• [Recorded data]:
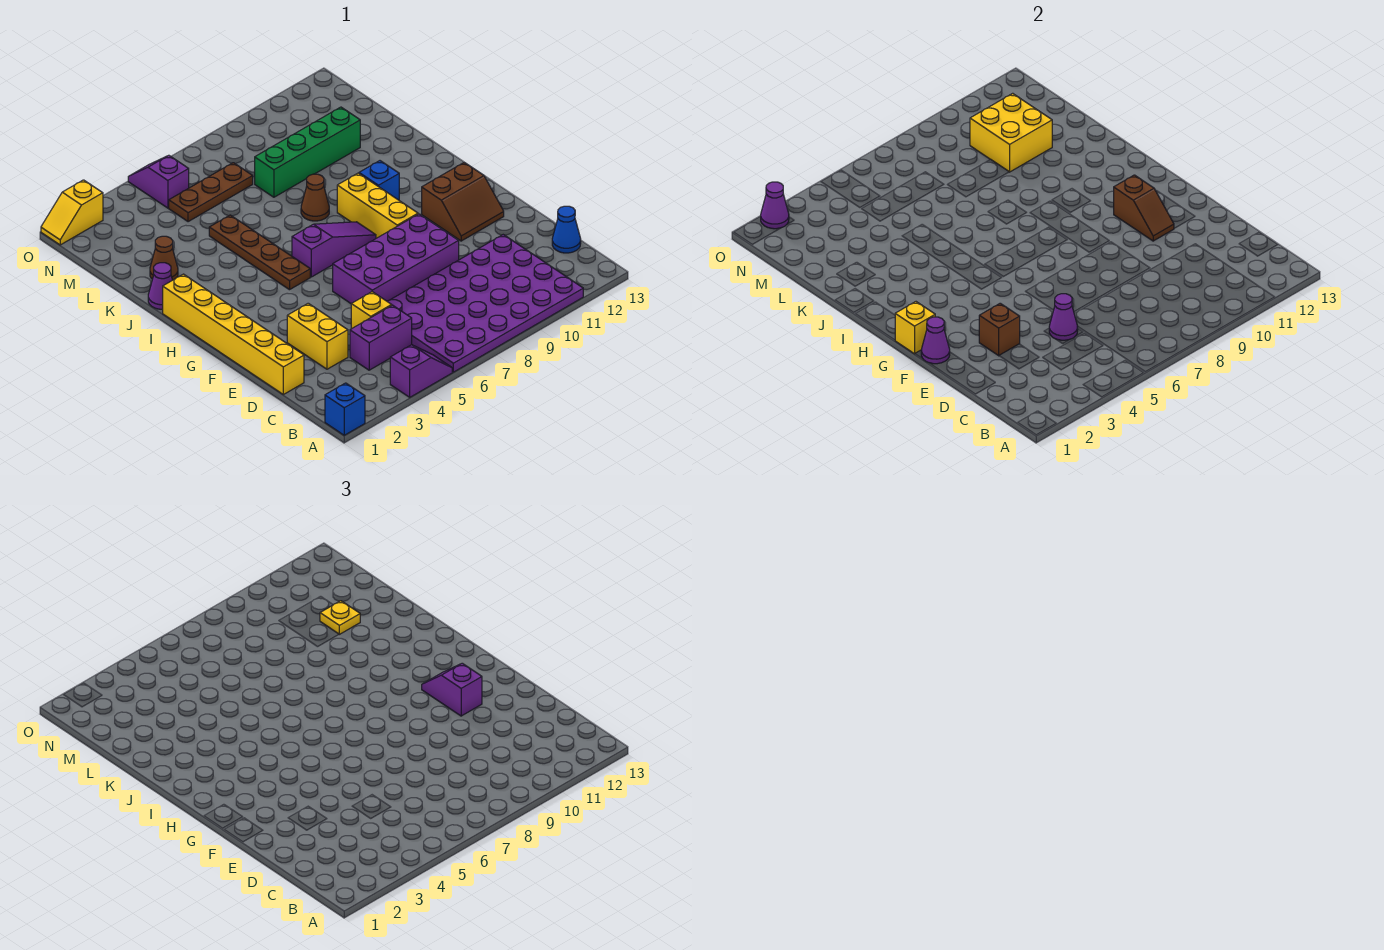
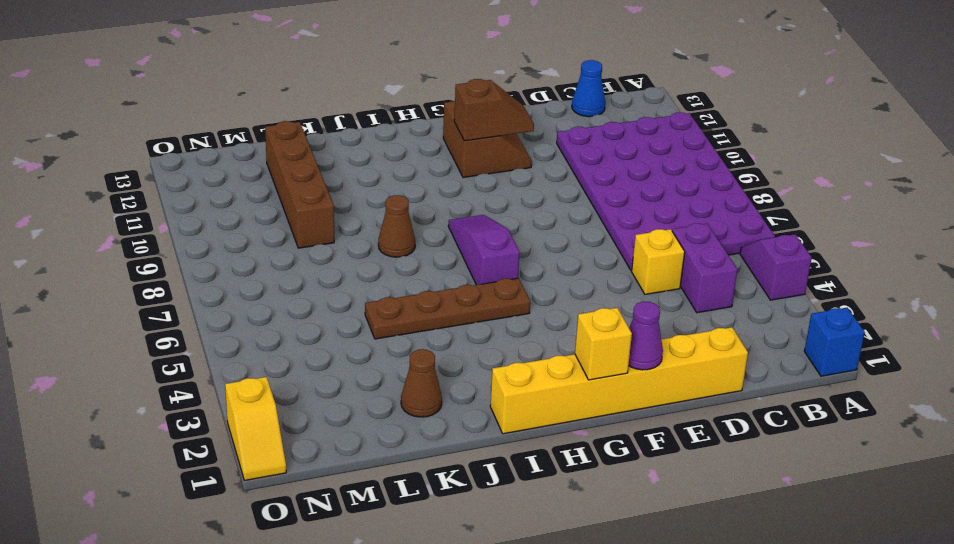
brown brick L9:L12 level 1 -> green brick L8:L11 level 1
none -> yellow brick D3:E3 level 1
none -> purple brick E6:F9 level 1
none -> yellow brick G9:I9 level 1
none -> blue brick I10 level 1

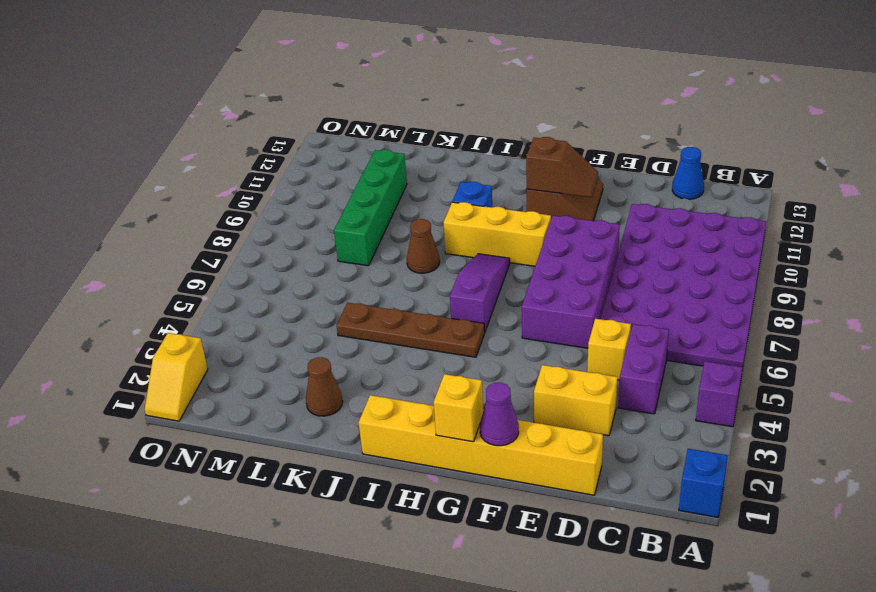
none -> purple cone J1 level 1
none -> brown plate M5:M7 level 1
none -> purple slope N5:O5 level 1 top N
none -> purple cone D5 level 2

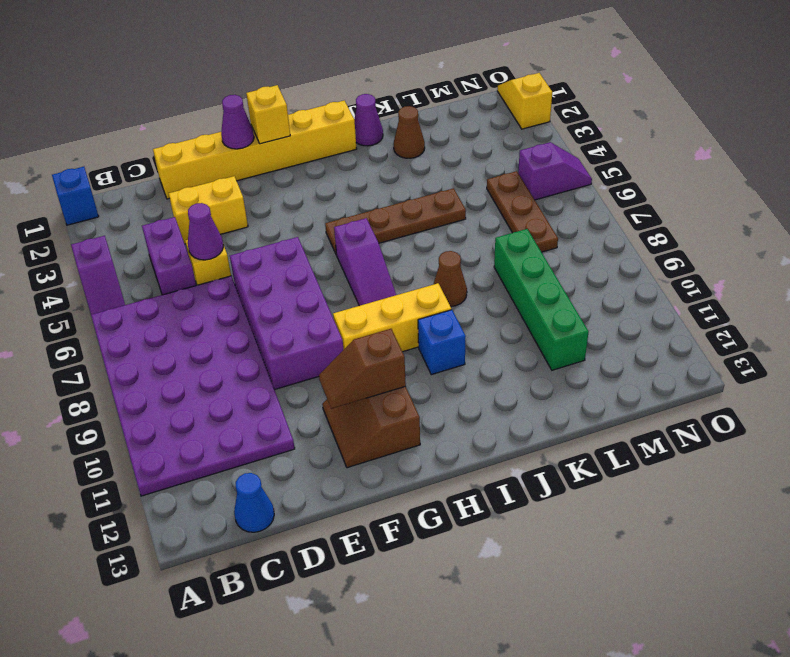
none -> brown brick E3 level 2
none -> yellow brick L10:M11 level 2
none -> purple cone O2 level 2
none -> purple slope F11:G11 level 3 top F

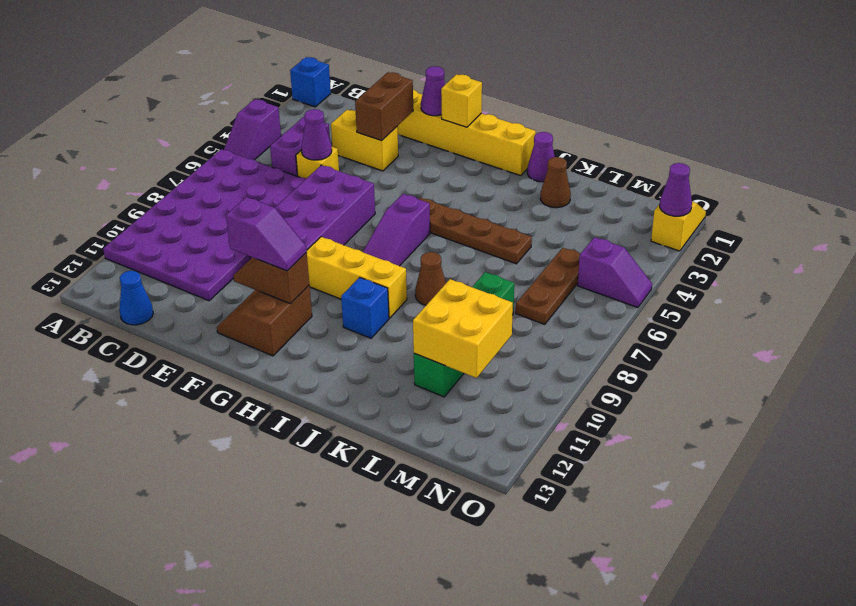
brown brick E2:E3 level 2 -> brown brick E3 level 2
none -> yellow plate L11 level 3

• [Exercise]: Print all of the entries word for word. Skip any images they contain.

• [Written answer]:
brown brick L9:L12 level 1 -> green brick L8:L11 level 1
none -> yellow brick D3:E3 level 1
none -> purple brick E6:F9 level 1
none -> yellow brick G9:I9 level 1
none -> blue brick I10 level 1

none -> purple cone J1 level 1
none -> brown plate M5:M7 level 1
none -> purple slope N5:O5 level 1 top N
none -> purple cone D5 level 2

none -> brown brick E3 level 2
none -> yellow brick L10:M11 level 2
none -> purple cone O2 level 2
none -> purple slope F11:G11 level 3 top F

brown brick E2:E3 level 2 -> brown brick E3 level 2
none -> yellow plate L11 level 3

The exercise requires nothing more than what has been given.